WHAT YOU WILL DO: Word-for-word transcription needed. Include every entry below but no pictures.

DATASET EXCERPTS:

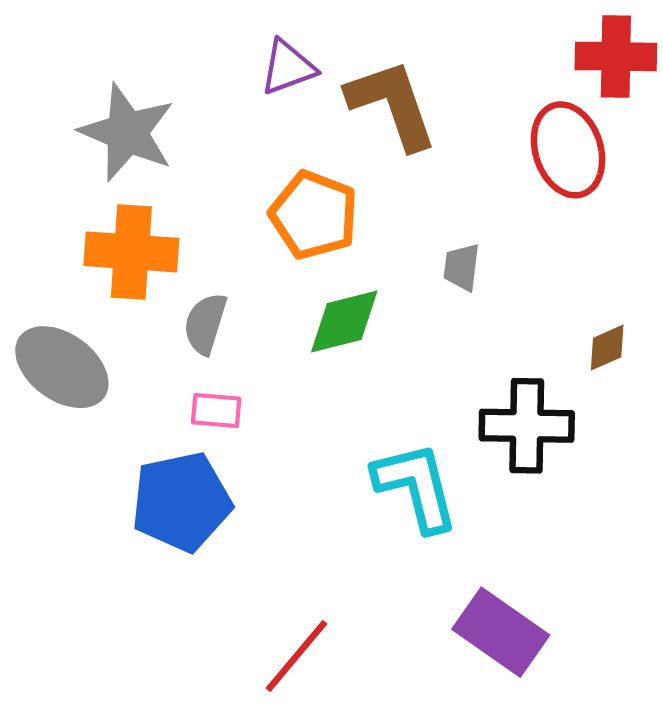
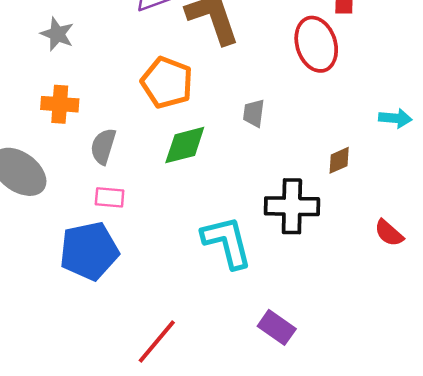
gray star: (127, 133) -> (57, 34), size x0.6
orange cross: (131, 252) -> (60, 104), size x0.7
purple rectangle: (501, 632) -> (277, 327), size x0.7

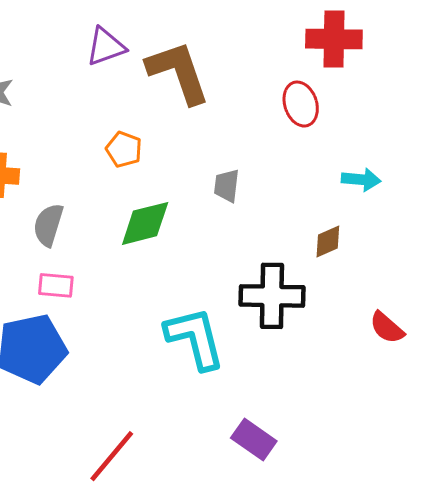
red ellipse: (316, 44) -> (301, 104), size x0.7
orange pentagon: (167, 83) -> (124, 149), size x0.6
cyan arrow: (395, 118) -> (361, 180), moved

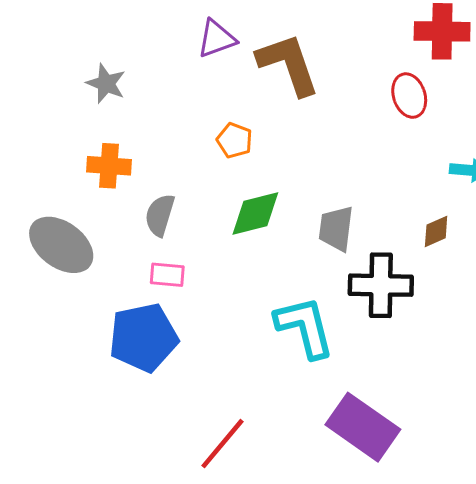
gray trapezoid: (227, 186) -> (336, 228), moved, size x1.4
purple rectangle: (254, 439) -> (363, 427), size x1.6

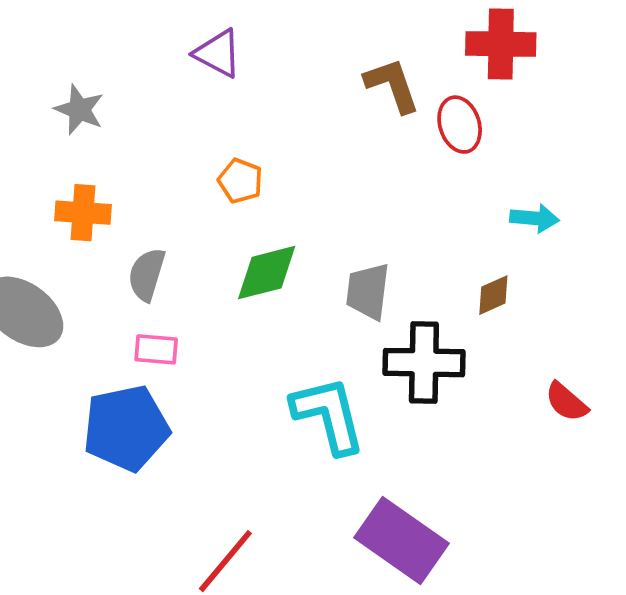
purple triangle: (217, 39) -> (218, 53), turned 48
brown L-shape: (288, 64) -> (392, 85), moved, size x0.7

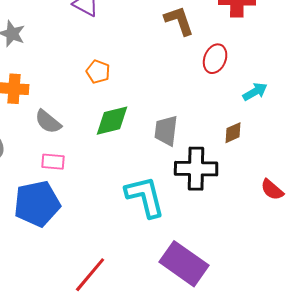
red ellipse: (460, 125) -> (215, 59), moved, turned 40
cyan arrow: (535, 218) -> (255, 92), turned -35
gray semicircle: (147, 274) -> (48, 122), turned -68

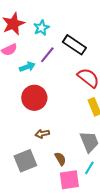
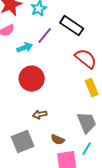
brown semicircle: (60, 159) -> (58, 140), turned 144

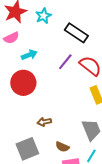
purple line: (45, 36) -> (65, 62), moved
red circle: (32, 79) -> (23, 83), moved

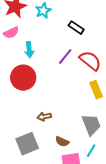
black rectangle: (76, 33) -> (76, 28), size x0.7
cyan arrow: (29, 55) -> (29, 50), turned 105

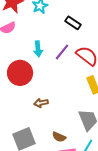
cyan arrow: (29, 50) -> (38, 49), moved
brown arrow: (44, 117) -> (41, 103), moved

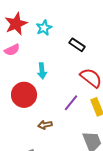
purple line: (62, 52) -> (71, 103), moved

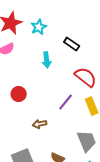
cyan arrow: (42, 71) -> (47, 60), moved
red circle: (24, 95) -> (19, 94), size x0.6

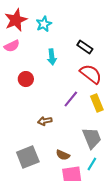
black rectangle: (72, 44) -> (85, 47), moved
red circle: (19, 94) -> (26, 79), moved

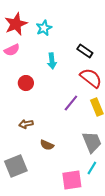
brown arrow: (45, 121) -> (26, 124), moved
brown semicircle: (63, 155) -> (47, 145), moved
gray square: (28, 157) -> (16, 166), moved

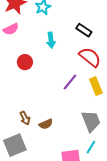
brown arrow: (26, 124) -> (25, 118), moved, turned -104
brown semicircle: (47, 145) -> (46, 124), turned -48

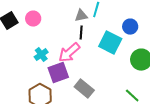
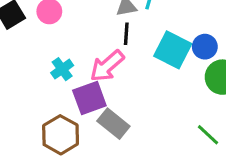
blue circle: (130, 27) -> (205, 47), moved
gray rectangle: (84, 89) -> (113, 124), moved

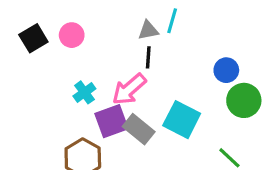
cyan square: (173, 50) -> (182, 120), moved
gray rectangle: (113, 124) -> (139, 129), moved

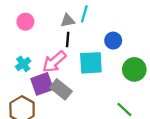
pink circle: (72, 35) -> (25, 22), moved
blue circle: (226, 70) -> (113, 41), moved
cyan square: (182, 120) -> (91, 63), moved, turned -30

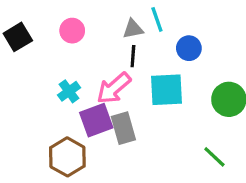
cyan line: (84, 14) -> (157, 19), turned -35
blue circle: (113, 41) -> (189, 48), moved
gray rectangle: (61, 89) -> (123, 128), turned 35

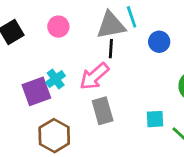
gray triangle: (133, 29) -> (111, 25), size x1.6
cyan square: (167, 90) -> (155, 119), moved, size x0.6
purple square: (96, 120) -> (36, 91), moved

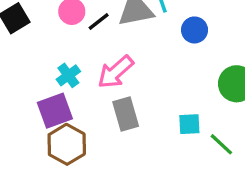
black line: (111, 49) -> (99, 22), moved, turned 48
purple square: (36, 91) -> (55, 111), moved

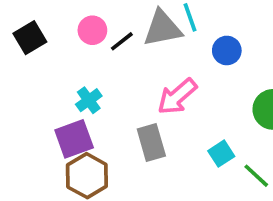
pink arrow: (115, 72) -> (177, 97), moved
cyan square: (189, 124) -> (221, 154), turned -30

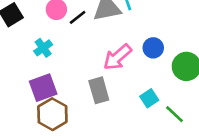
blue circle: (227, 50) -> (153, 48), moved
cyan cross: (89, 100) -> (43, 48), moved

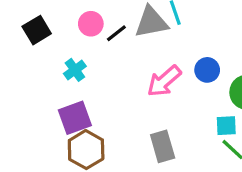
gray rectangle: (99, 90) -> (163, 146), moved
cyan square: (149, 98) -> (226, 126), moved, turned 30

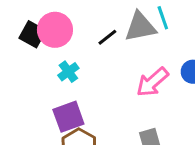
pink circle: (91, 24) -> (55, 30), moved, size x1.5
black square: (37, 30) -> (32, 34), turned -30

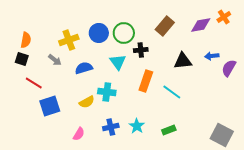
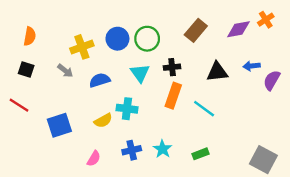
orange semicircle: (26, 40) -> (30, 36), moved
black cross: (141, 50) -> (172, 67), moved
red line: (34, 83) -> (19, 105), moved

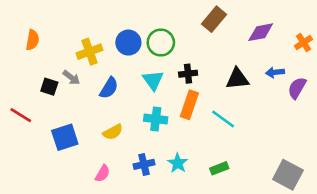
orange cross: (266, 20) -> (303, 43), moved
brown rectangle: (196, 30) -> (214, 19), moved
black square: (26, 70) -> (49, 87), moved
blue semicircle: (100, 80) -> (109, 88), turned 138
cyan cross: (127, 109) -> (156, 119), moved

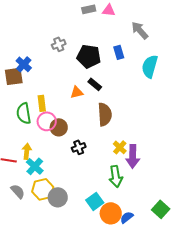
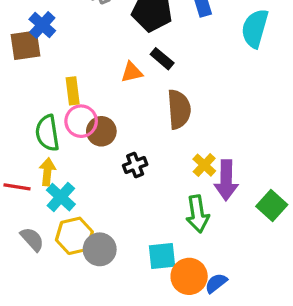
green semicircle: (24, 113) -> (47, 133), moved
cyan square: (95, 201) -> (162, 256), turned 30
green square: (161, 209) -> (272, 205), moved

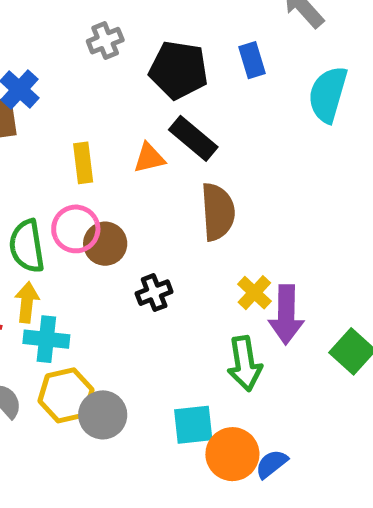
black rectangle: (162, 59) -> (193, 138), size x1.4
yellow rectangle: (73, 91) -> (83, 163), moved
cyan cross: (61, 197) -> (46, 339), turned -36

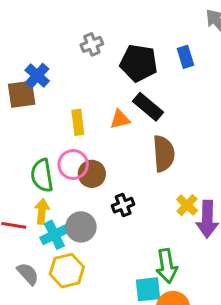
cyan cross: (46, 339) -> (54, 235), turned -32
green arrow: (245, 364) -> (167, 266), moved
gray circle: (103, 415) -> (81, 227), moved

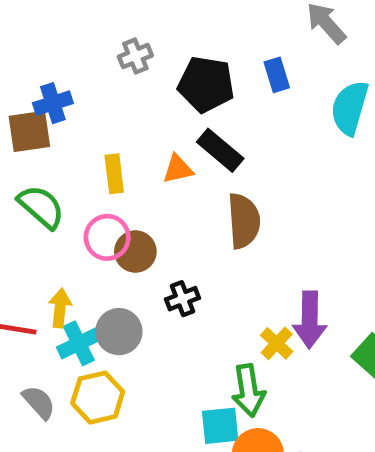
blue cross: (37, 76) -> (53, 103), turned 30
green semicircle: (42, 175) -> (41, 207), moved, turned 140
yellow cross: (187, 205) -> (277, 343), moved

OUTPUT OF THE TASK:
gray star: (127, 133) -> (57, 34), size x0.6
orange cross: (131, 252) -> (60, 104), size x0.7
purple rectangle: (501, 632) -> (277, 327), size x0.7

red ellipse: (316, 44) -> (301, 104), size x0.7
orange pentagon: (167, 83) -> (124, 149), size x0.6
cyan arrow: (395, 118) -> (361, 180), moved

gray trapezoid: (227, 186) -> (336, 228), moved, size x1.4
purple rectangle: (254, 439) -> (363, 427), size x1.6

purple triangle: (217, 39) -> (218, 53), turned 48
brown L-shape: (288, 64) -> (392, 85), moved, size x0.7

red ellipse: (460, 125) -> (215, 59), moved, turned 40
cyan arrow: (535, 218) -> (255, 92), turned -35
gray semicircle: (147, 274) -> (48, 122), turned -68

brown semicircle: (60, 159) -> (58, 140), turned 144

purple line: (45, 36) -> (65, 62), moved
red circle: (32, 79) -> (23, 83), moved

black rectangle: (76, 33) -> (76, 28), size x0.7
cyan arrow: (29, 55) -> (29, 50), turned 105

cyan arrow: (29, 50) -> (38, 49), moved
brown arrow: (44, 117) -> (41, 103), moved

purple line: (62, 52) -> (71, 103), moved

cyan arrow: (42, 71) -> (47, 60), moved
red circle: (24, 95) -> (19, 94), size x0.6

black rectangle: (72, 44) -> (85, 47), moved
red circle: (19, 94) -> (26, 79), moved

brown arrow: (45, 121) -> (26, 124), moved
brown semicircle: (63, 155) -> (47, 145), moved
gray square: (28, 157) -> (16, 166), moved

brown arrow: (26, 124) -> (25, 118), moved, turned -104
brown semicircle: (47, 145) -> (46, 124), turned -48

blue circle: (130, 27) -> (205, 47), moved
gray rectangle: (84, 89) -> (113, 124), moved

cyan square: (173, 50) -> (182, 120), moved
gray rectangle: (113, 124) -> (139, 129), moved

pink circle: (72, 35) -> (25, 22), moved
blue circle: (226, 70) -> (113, 41), moved
cyan square: (182, 120) -> (91, 63), moved, turned -30

cyan line: (84, 14) -> (157, 19), turned -35
blue circle: (113, 41) -> (189, 48), moved
gray rectangle: (61, 89) -> (123, 128), turned 35

gray triangle: (133, 29) -> (111, 25), size x1.6
cyan square: (167, 90) -> (155, 119), moved, size x0.6
purple square: (96, 120) -> (36, 91), moved

black line: (111, 49) -> (99, 22), moved, turned 48
purple square: (36, 91) -> (55, 111), moved

pink arrow: (115, 72) -> (177, 97), moved
cyan square: (189, 124) -> (221, 154), turned -30

blue circle: (227, 50) -> (153, 48), moved
cyan cross: (89, 100) -> (43, 48), moved

gray rectangle: (99, 90) -> (163, 146), moved
cyan square: (149, 98) -> (226, 126), moved, turned 30

pink circle: (91, 24) -> (55, 30), moved, size x1.5
black square: (37, 30) -> (32, 34), turned -30

orange semicircle: (26, 40) -> (30, 36), moved
black cross: (141, 50) -> (172, 67), moved
red line: (34, 83) -> (19, 105), moved

orange cross: (266, 20) -> (303, 43), moved
brown rectangle: (196, 30) -> (214, 19), moved
black square: (26, 70) -> (49, 87), moved
blue semicircle: (100, 80) -> (109, 88), turned 138
cyan cross: (127, 109) -> (156, 119), moved

green semicircle: (24, 113) -> (47, 133), moved
cyan square: (95, 201) -> (162, 256), turned 30
green square: (161, 209) -> (272, 205), moved

black rectangle: (162, 59) -> (193, 138), size x1.4
yellow rectangle: (73, 91) -> (83, 163), moved
cyan cross: (61, 197) -> (46, 339), turned -36

cyan cross: (46, 339) -> (54, 235), turned -32
green arrow: (245, 364) -> (167, 266), moved
gray circle: (103, 415) -> (81, 227), moved

blue cross: (37, 76) -> (53, 103), turned 30
green semicircle: (42, 175) -> (41, 207), moved, turned 140
yellow cross: (187, 205) -> (277, 343), moved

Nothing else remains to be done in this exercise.